> [What you have to do] The required output is the line that contains "turquoise lamp [346,540,415,647] -> none" through the last line of the data, retyped verbatim and with nothing added.

> [Exercise data]
*** Block opens ***

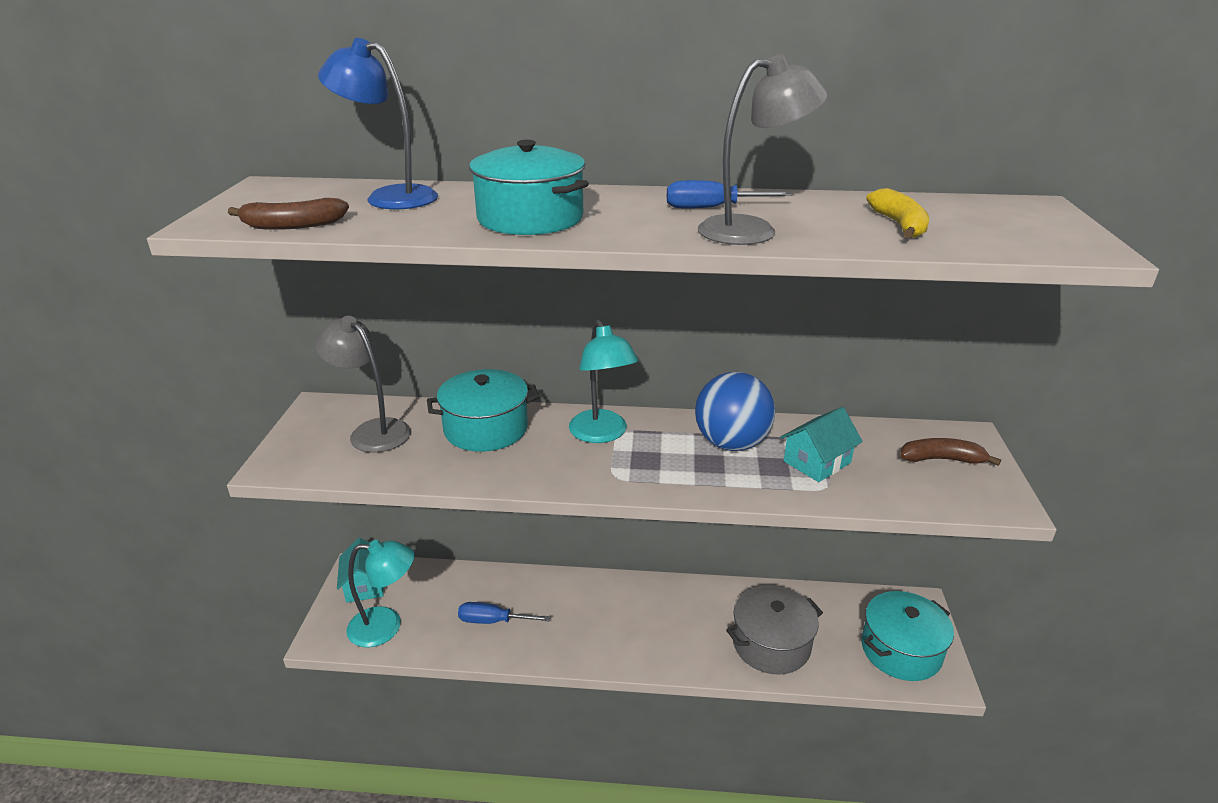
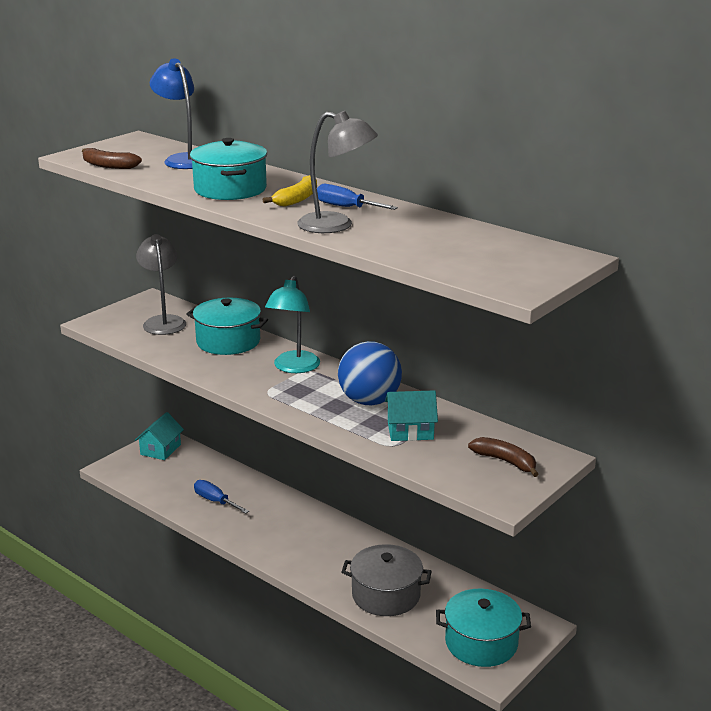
camera: 35 degrees right, 5 degrees down
turquoise lamp [346,540,415,647] -> none
yellow banana [866,188,929,238] -> yellow banana moved to [263,175,317,207]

*** Block closes ***

> [Written solution]
turquoise lamp [346,540,415,647] -> none
yellow banana [866,188,929,238] -> yellow banana moved to [263,175,317,207]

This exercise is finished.